◆ **Task instructions**: In the entries below, find each line where the word "VBUS" appears and give only the total count of such lines.

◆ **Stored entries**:
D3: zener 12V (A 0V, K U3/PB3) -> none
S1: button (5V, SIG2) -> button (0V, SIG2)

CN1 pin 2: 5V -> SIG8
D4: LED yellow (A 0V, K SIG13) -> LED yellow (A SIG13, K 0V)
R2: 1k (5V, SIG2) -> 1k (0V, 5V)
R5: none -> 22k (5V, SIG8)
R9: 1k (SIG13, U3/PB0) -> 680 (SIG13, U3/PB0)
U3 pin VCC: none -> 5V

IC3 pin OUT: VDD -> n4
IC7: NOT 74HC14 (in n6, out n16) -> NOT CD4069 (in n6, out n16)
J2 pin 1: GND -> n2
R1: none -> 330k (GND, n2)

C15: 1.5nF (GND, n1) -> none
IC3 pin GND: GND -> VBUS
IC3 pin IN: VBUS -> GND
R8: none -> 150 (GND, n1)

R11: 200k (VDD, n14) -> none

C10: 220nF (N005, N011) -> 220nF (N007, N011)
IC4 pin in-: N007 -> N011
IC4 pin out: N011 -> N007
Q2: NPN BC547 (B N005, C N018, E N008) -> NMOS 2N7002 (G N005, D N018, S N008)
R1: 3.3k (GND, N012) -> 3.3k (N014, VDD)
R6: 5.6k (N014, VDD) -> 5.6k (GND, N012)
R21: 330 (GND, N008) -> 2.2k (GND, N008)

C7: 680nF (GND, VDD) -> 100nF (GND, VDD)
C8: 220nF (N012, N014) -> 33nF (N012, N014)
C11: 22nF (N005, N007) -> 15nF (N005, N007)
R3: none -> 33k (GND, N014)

◆ **Response to this exercise**: 2